Collected data entries
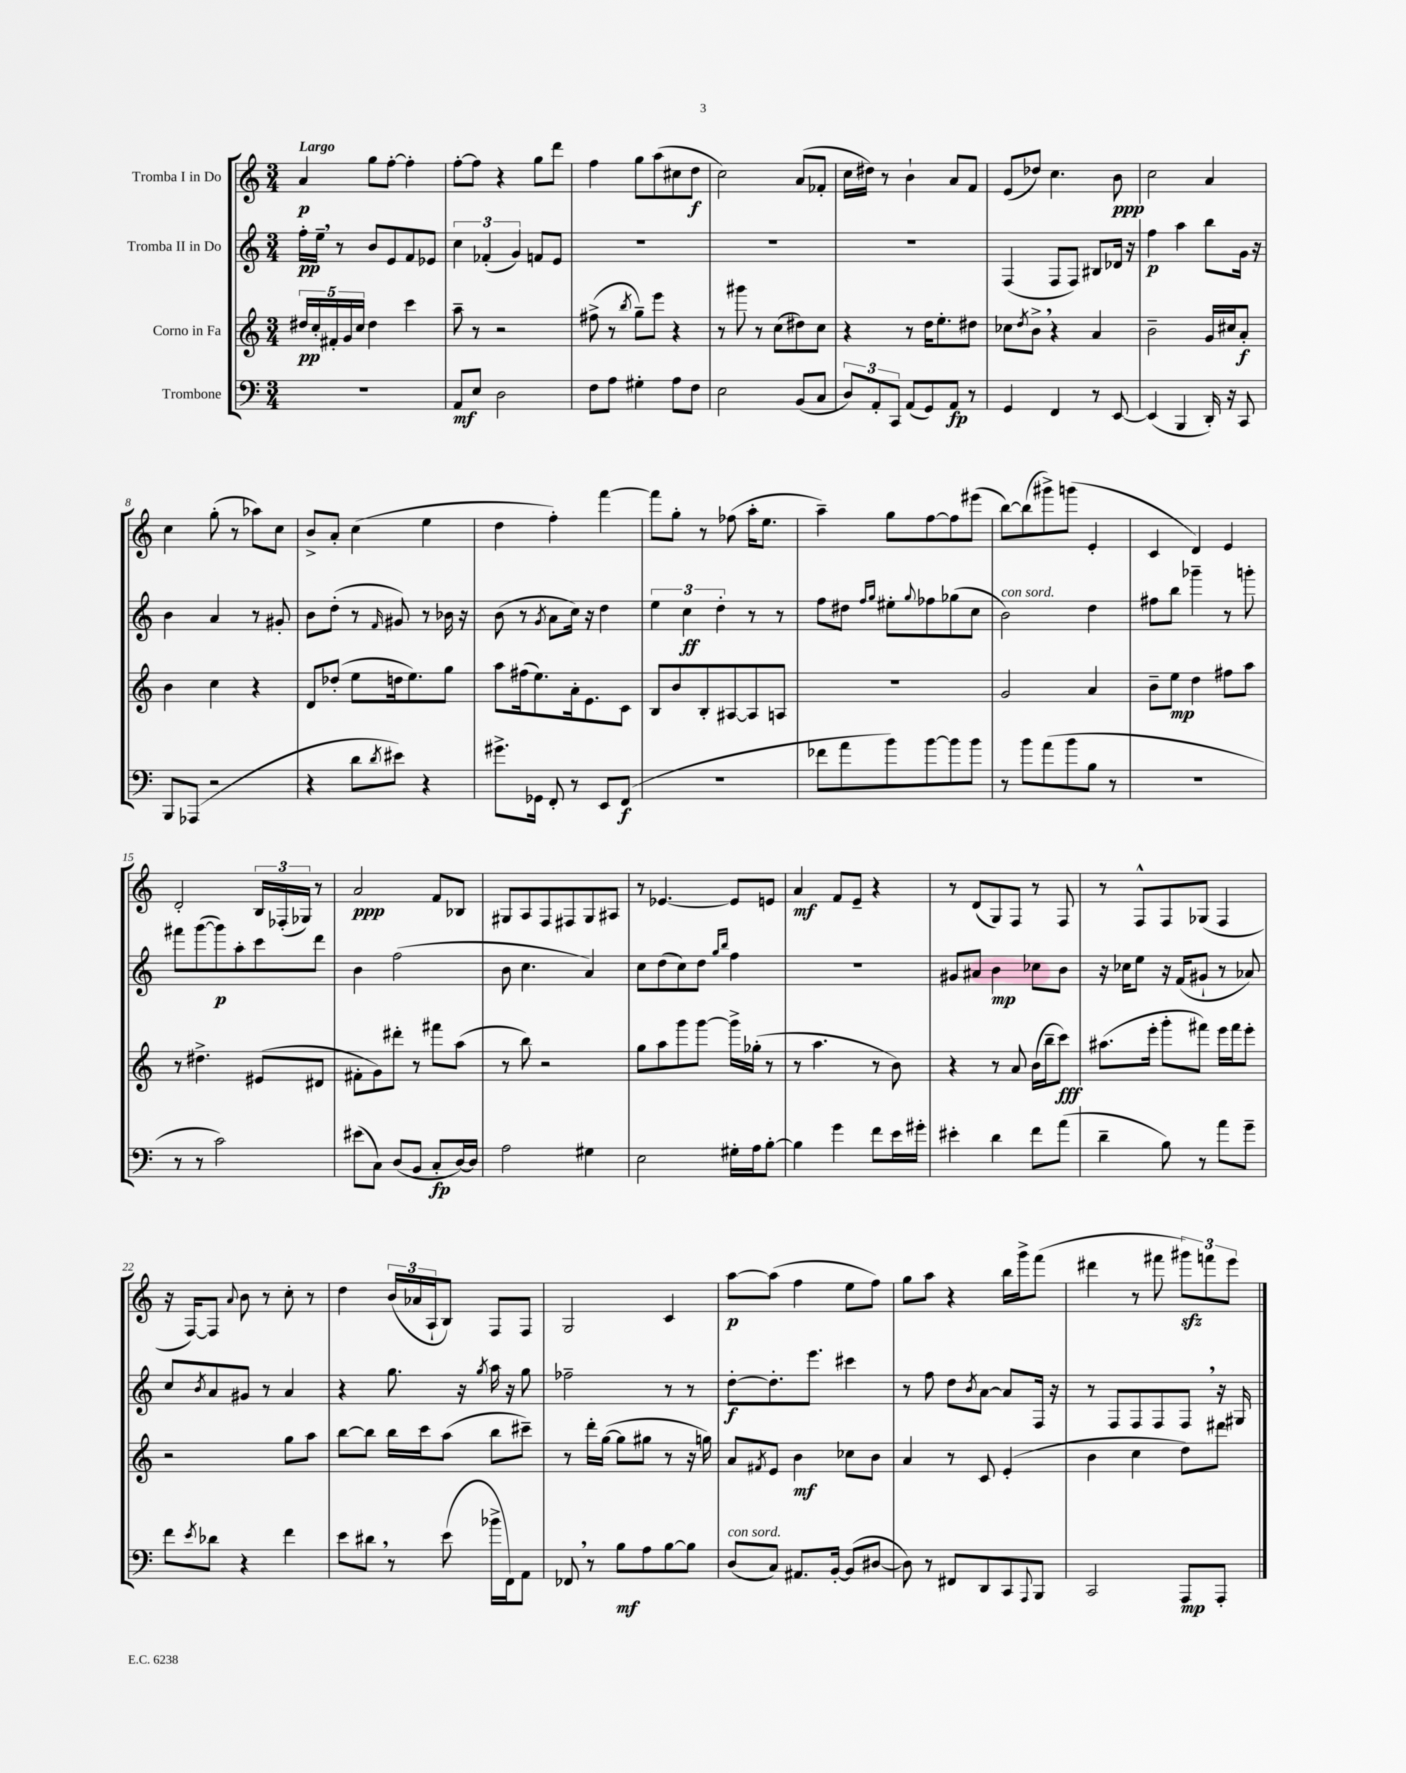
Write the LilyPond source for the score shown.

<<
\new StaffGroup <<
\new Staff = "s0" \with { instrumentName = "Tromba I in Do" } {
    \clef treble \key c \major \numericTimeSignature \time 3/4 \tempo "Largo"
    a'4\p g''8 f''8~-. f''4-. |
    f''8~-. f''8 r4 g''8 d'''8 |
    f''4 g''8 a''8( cis''8 d''8\f |
    c''2) a'8( fes'8-. |
    c''16 dis''16) r8 b'4-! a'8 f'8 |
    e'8( des''8) c''4. b'8\ppp |
    c''2 a'4 |
    c''4 g''8-.( r8 aes''8) c''8 |
    b'8-> a'8-. c''4( e''4 |
    d''4 f''4-.) f'''4~ |
    f'''8 g''8-. r8 fes''8( a''16-. e''8. |
    a''4--) g''8 f''8~ f''8 eis'''8( |
    b''8~) b''8( gis'''8->) g'''8( e'4-. |
    c'4 d'4) e'4 |
    d'2-. \tuplet 3/2 { b16 fes16-.( ges16) } r8 |
    a'2\ppp f'8 bes8 |
    gis8 a8 f8 fis8 gis8 ais8 |
    r8 ees'4.~ ees'8 e'8 |
    a'4\mf f'8 e'8-- r4 |
    r8 d'8( g8) f8 r8 f8 |
    r8 f8-^ f8 ges8( f4 |
    r16 f16~) f8 \appoggiatura { a'8 } b'8 r8 c''8-. r8 |
    d''4 \tuplet 3/2 { b'16( aes'16 a16-! } b8) f8 f8 |
    g2 c'4 |
    a''8~\p a''8( f''4 e''8 f''8) |
    g''8 a''8 r4 b''16 g'''16-> f'''8( |
    dis'''4 r8 fis'''8 \tuplet 3/2 { gis'''8\sfz) f'''8 e'''8 } \bar "|." |
}
\new Staff = "s1" \with { instrumentName = "Tromba II in Do" } {
    \clef treble \key c \major \numericTimeSignature \time 3/4
    f''16-.\pp e''16-- \breathe r8 b'8 e'8 f'8 ees'8 |
    \tuplet 3/2 { c''4 fes'4-.( g'4) } f'8 e'8 |
    R2. |
    R2. |
    R2. |
    f4( f8 f8) bis8 des'16 r16 |
    f''4\p a''4 b''8 g'16 r16 |
    b'4 a'4 r8 gis'8-. |
    b'8 d''8-.( r8 \grace { f'16 } gis'8) r8 bes'16 r16 |
    b'8( r8 \acciaccatura { g'8 } a'8 c''16) r16 d''4 |
    \tuplet 3/2 { e''4 c''4\ff d''4-. } r8 r8 |
    f''8 dis''8 \grace { f''16 g''16 } eis''8-. \appoggiatura { g''8 } fes''8 ges''8( c''8 |
    b'2^\markup { \italic "con sord." }) d''4 |
    fis''8 b''8 ges'''4-- r8 g'''8-. |
    fis'''8 g'''8~( g'''8\p) a''8-. c'''8 d'''8 |
    b'4 f''2( |
    b'8 c''4. a'4) |
    c''8 d''8( c''8) d''8 \grace { g''16 b''16 } f''4 |
    R2. |
    gis'8 ais'8 b'4\mp ces''8 b'8 |
    r16 ces''16 e''8 r16 f'16( gis'8-! r8 aes'8) |
    c''8 \acciaccatura { b'8 } a'8 gis'8 r8 a'4 |
    r4 g''8. r16 \acciaccatura { g''8 } a''16 r16 g''8 |
    fes''2-- r8 r8 |
    d''8~-.\f d''8.-. e'''8. cis'''4 |
    r8 f''8 d''8 \acciaccatura { b'8 } a'8~ a'8 f16 r16 |
    r8 f8 f8 f8 f8 \breathe r16 gis16 \bar "|." |
}
\new Staff = "s2" \with { instrumentName = "Corno in Fa" } {
    \clef treble \key c \major \numericTimeSignature \time 3/4
    \tuplet 5/4 { dis''16\pp c''16-. fis'16-. g'16 c''16 } dis''4 c'''4 |
    a''8-- r8 r2 |
    fis''8->( r8 \acciaccatura { b''8 } g''8--) e'''8 r4 |
    r8 gis'''8 r8 c''8( dis''8) c''8 |
    r4 r8 d''16 e''8.-. dis''8 |
    ces''8 \acciaccatura { d''8 } b'8-> \breathe r4 a'4 |
    b'2-- g'16 cis''16 a'8-.\f |
    b'4 c''4 r4 |
    d'8 des''8-.( e''8 d''16 e''8.) g''8 |
    a''8 fis''16( e''8.) a'16-. e'8. c'8 |
    b8 b'8 b8-. ais8~ ais8 a8 |
    R2. |
    g'2 a'4 |
    b'8-- e''8\mp d''4 fis''8 a''8 |
    r8 dis''4.-> eis'8( dis'8 |
    fis'8-. g'8) dis'''8-. r8 fis'''8 a''8( |
    r8 b''8) r2 |
    g''8 a''8 g'''8 g'''8~ g'''16-> ges''16-.( r8 |
    r8 a''4. r8 b'8) |
    r4 r8 a'8 b'16( b''16-- c'''8\fff) |
    ais''8.( e'''16-. g'''8-. fis'''8) e'''16 fis'''16 e'''8-. |
    r2 g''8 a''8 |
    b''8~ b''8 b''16 c'''16 a''8( b''8 cis'''8--) |
    r8 d'''16-. g''16~( g''8 gis''8 r8 r16 g''16) |
    a'8 \acciaccatura { fis'8 } e'8 b'4\mf ces''8 b'8 |
    a'4 r8 c'8 e'4-.( |
    b'4 c''4 d''8) dis'''8 \bar "|." |
}
\new Staff = "s3" \with { instrumentName = "Trombone" } {
    \clef bass \key c \major \numericTimeSignature \time 3/4
    R2. |
    a,8\mf e8 d2 |
    f8 a8 gis4-. a8 f8 |
    e2 b,8( c8 |
    \tuplet 3/2 { d8) a,8-. c,8 } a,8( g,8) a,8\fp r8 |
    g,4 f,4 r8 e,8~ |
    e,4( b,,4 d,16-.) r16 c,8 |
    b,,8 aes,,8( r2 |
    r4 d'8 \acciaccatura { d'8 } eis'8) r4 |
    gis'8.-> ges,16 f,8-. r8 e,8 f,8\f( |
    R2. |
    fes'8 a'8 b'8) b'8~ b'8 b'8 |
    r8 b'8 a'8( b'8 b8 r8 |
    R2. |
    r8 r8 c'2) |
    eis'8( c8) d8( b,8 c8-.\fp d16~) d16 |
    a2 gis4 |
    e2 gis16-. a16 b8~-. |
    b4 g'4 f'8 e'16 gis'16-. |
    eis'4-. d'4 f'8 a'8( |
    d'4-- b8) r8 a'8 g'8-- |
    f'8 \acciaccatura { e'8 } des'8 r4 f'4 |
    e'8 dis'8 \breathe r8 e'8( bes'16-> f,16) a,8 |
    fes,8 \breathe r8 b8\mf a8 b8~ b8 |
    d8^\markup { \italic "con sord." }( c8) ais,8. b,16~-. b,8( dis8~ |
    dis8) r8 fis,8 d,8 c,8 \appoggiatura { a,,8 } b,,8 |
    c,2 a,,8\mp a,,8-. \bar "|." |
}
>>
>>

What this task involves - Return each line of the material above that includes the string "with".

Task answer -
\new Staff = "s0" \with { instrumentName = "Tromba I in Do" } {
\new Staff = "s1" \with { instrumentName = "Tromba II in Do" } {
\new Staff = "s2" \with { instrumentName = "Corno in Fa" } {
\new Staff = "s3" \with { instrumentName = "Trombone" } {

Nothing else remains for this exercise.